*** Block opens ***
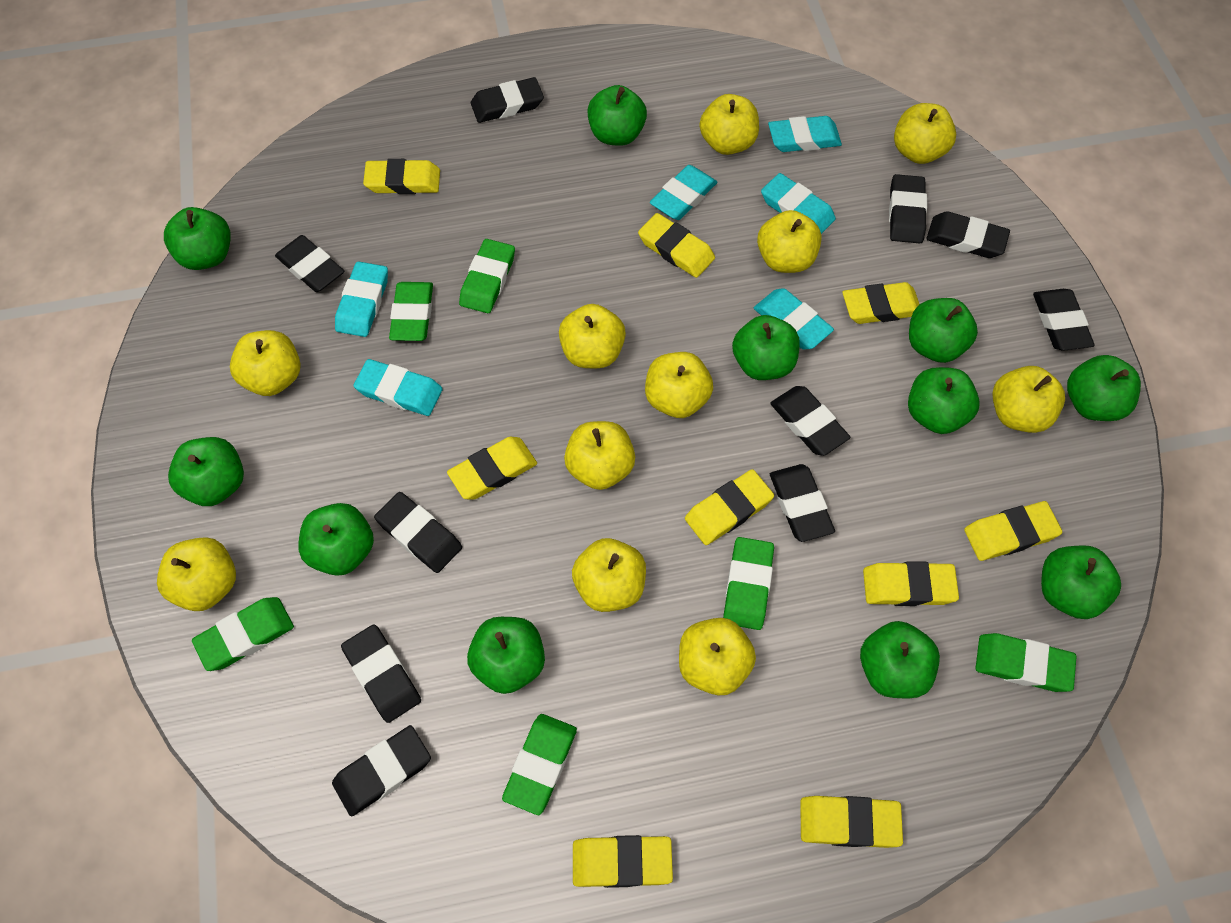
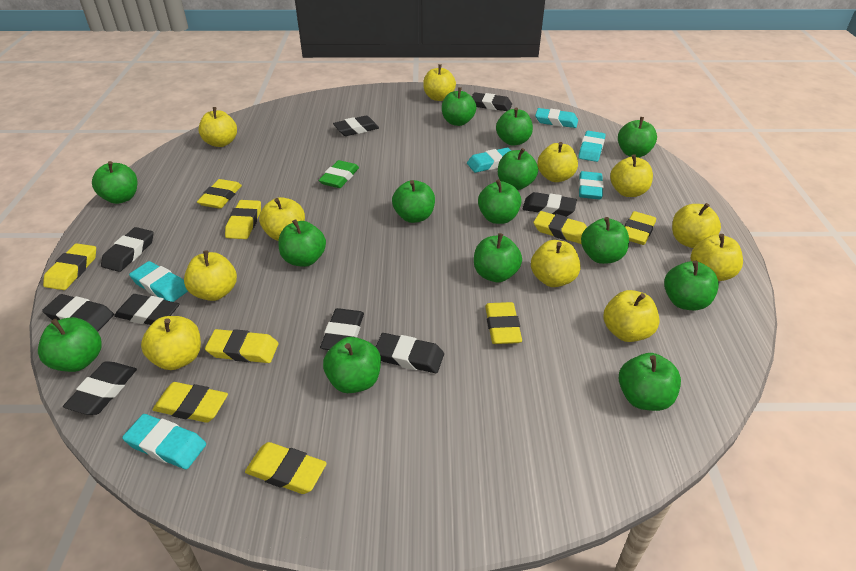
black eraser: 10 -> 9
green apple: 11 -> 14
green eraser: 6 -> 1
*** Block closes ***
*** Block opens ***
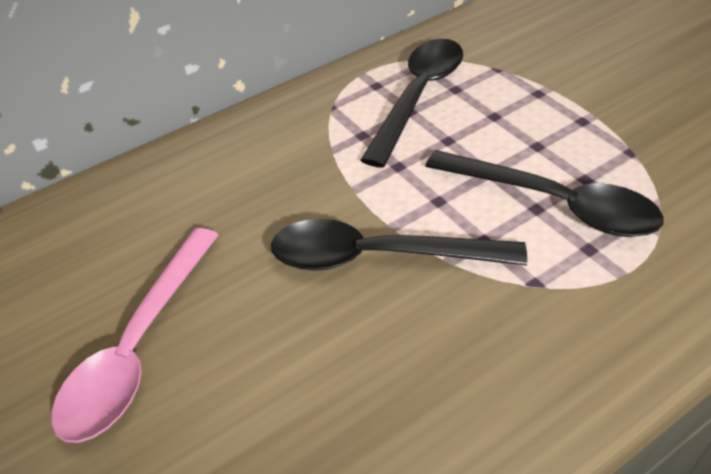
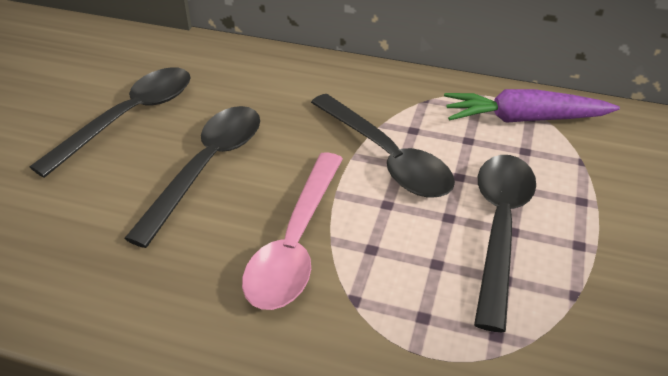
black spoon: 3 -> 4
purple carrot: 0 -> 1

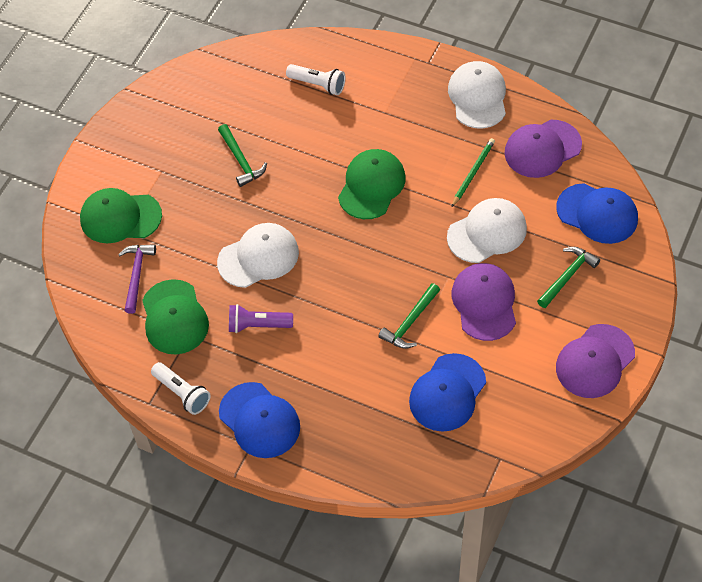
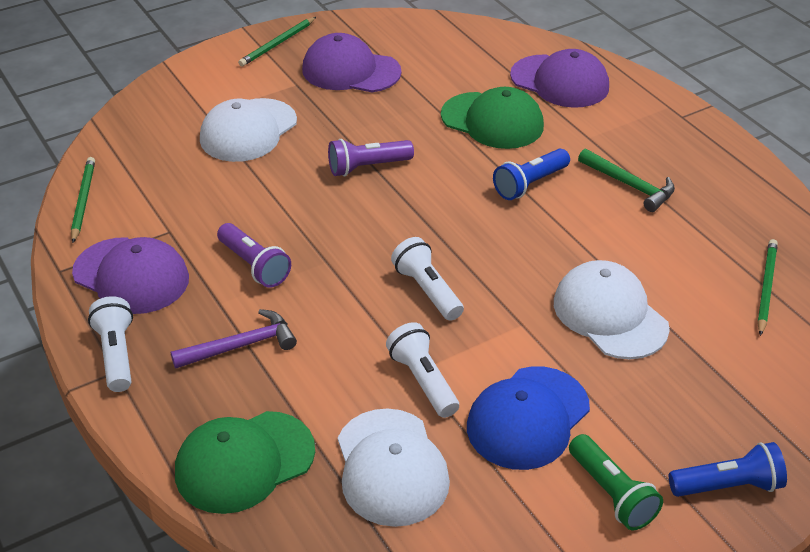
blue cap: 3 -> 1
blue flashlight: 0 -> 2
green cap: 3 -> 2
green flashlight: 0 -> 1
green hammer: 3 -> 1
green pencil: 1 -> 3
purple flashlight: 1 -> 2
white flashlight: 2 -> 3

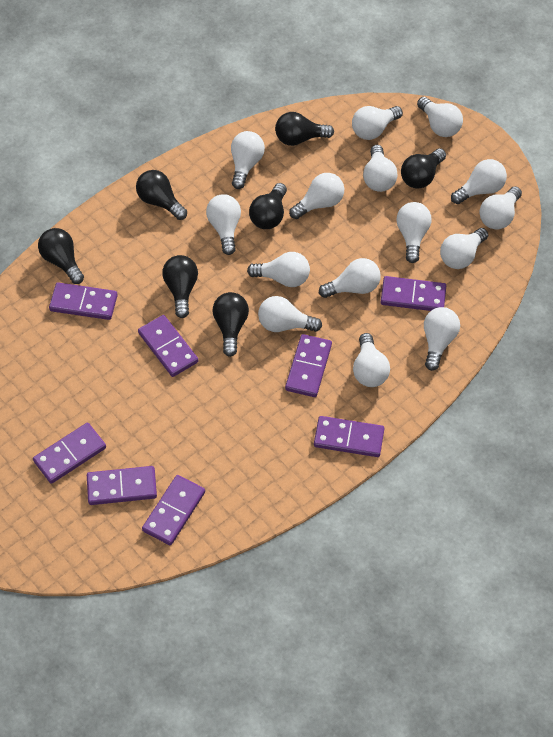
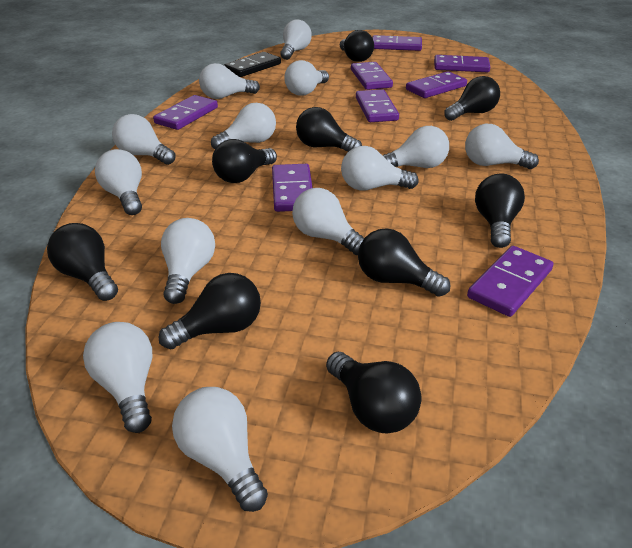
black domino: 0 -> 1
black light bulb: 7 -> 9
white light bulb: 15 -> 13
*** Block closes ***
-- Instructions to follow --
Within the material above, find the part that opens with the line containing "white flashlight: 2 -> 3" and closes with the line containing "white light bulb: 15 -> 13", and reproduce it exactly without the pictures.

-- Written response --
white flashlight: 2 -> 3

black domino: 0 -> 1
black light bulb: 7 -> 9
white light bulb: 15 -> 13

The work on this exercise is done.